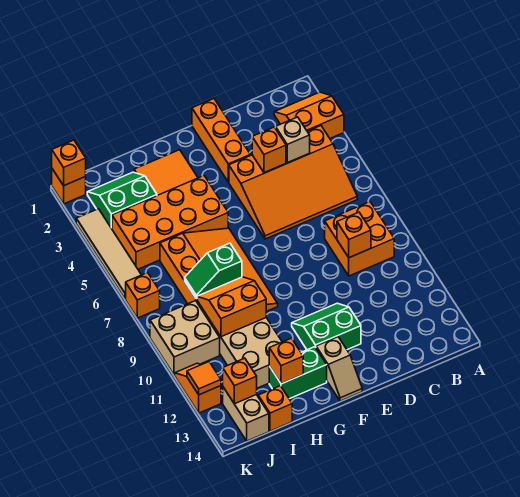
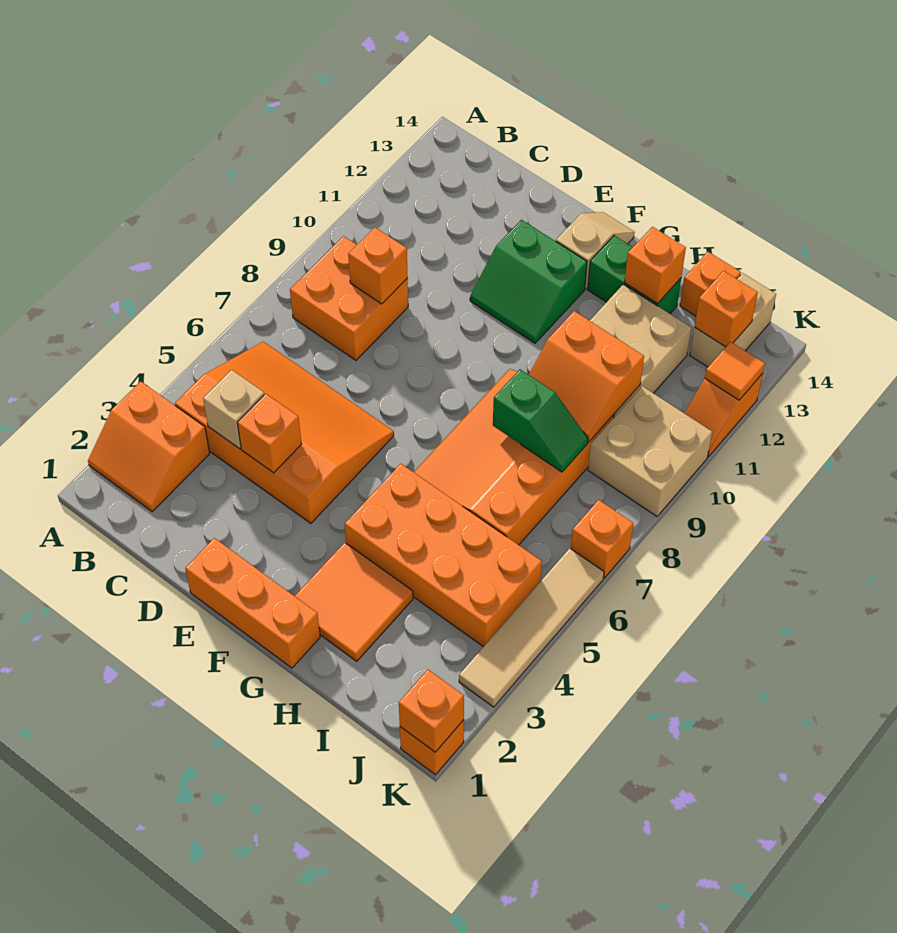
orange brick E1:E3 level 1 -> orange brick E1:G1 level 1
green slope I2:J3 level 1 top 3 -> none

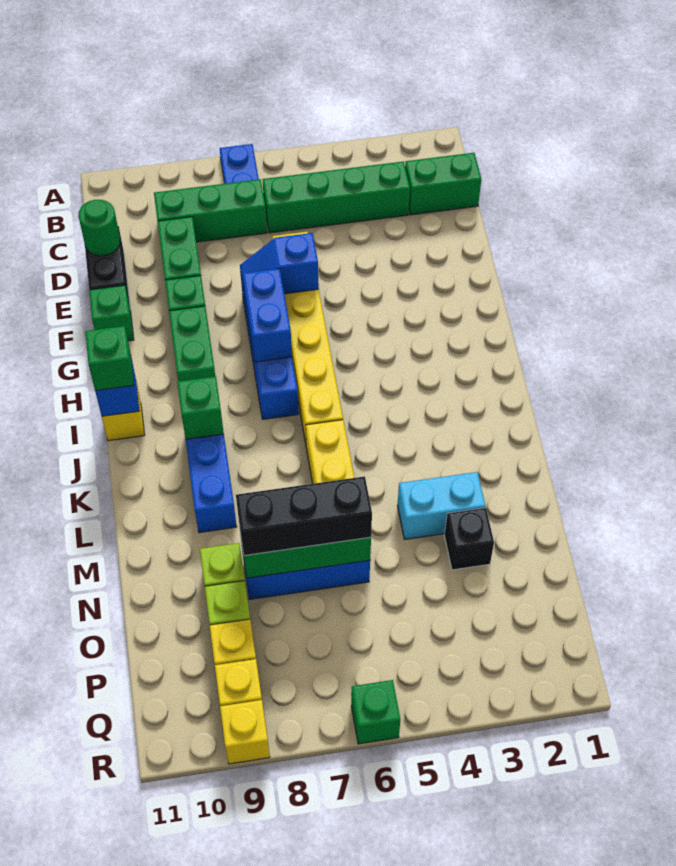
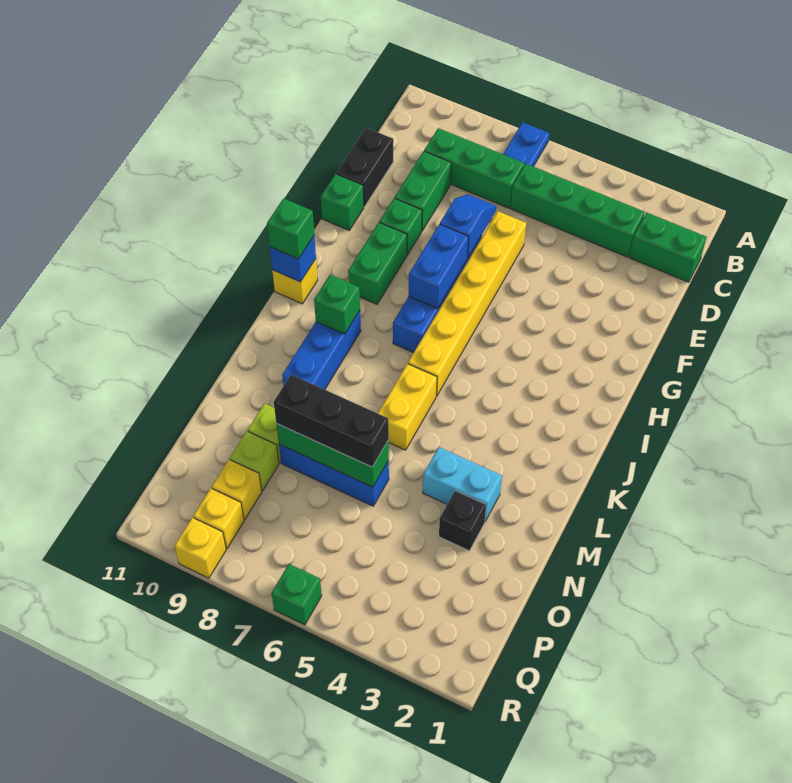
green round brick D11 level 2 -> none
blue slope F6:F7 level 2 top 6 -> blue slope E7:F7 level 2 top F

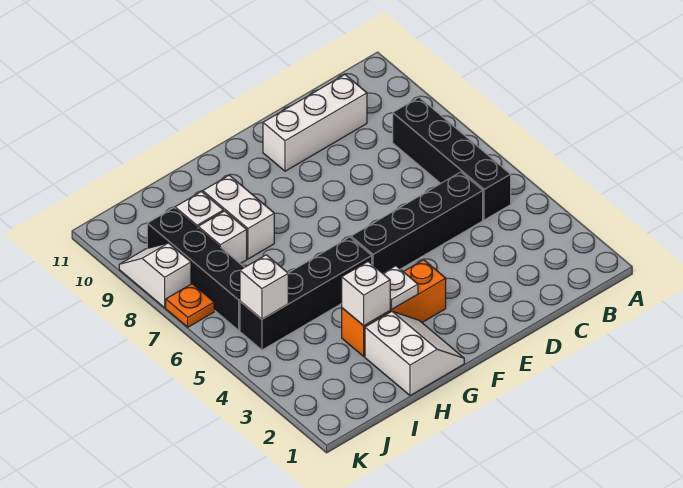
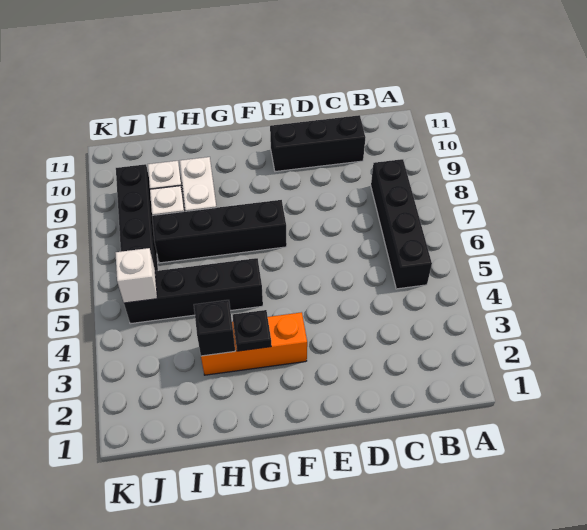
black brick C5:F5 level 1 -> black brick F7:I7 level 1
white brick C10:E10 level 1 -> black brick C10:E10 level 1
white slope G1:H2 level 1 top H -> none
white plate G3 level 2 -> black plate G3 level 2
white brick H3 level 2 -> black brick H3 level 2
orange plate K7 level 1 -> none
white slope K8:K9 level 1 top 8 -> none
□ □ □ □ □ □ □
Task brief ::
Repeat the material exactly and drop each image.

Exercise solution ::
orange brick E1:E3 level 1 -> orange brick E1:G1 level 1
green slope I2:J3 level 1 top 3 -> none

green round brick D11 level 2 -> none
blue slope F6:F7 level 2 top 6 -> blue slope E7:F7 level 2 top F

black brick C5:F5 level 1 -> black brick F7:I7 level 1
white brick C10:E10 level 1 -> black brick C10:E10 level 1
white slope G1:H2 level 1 top H -> none
white plate G3 level 2 -> black plate G3 level 2
white brick H3 level 2 -> black brick H3 level 2
orange plate K7 level 1 -> none
white slope K8:K9 level 1 top 8 -> none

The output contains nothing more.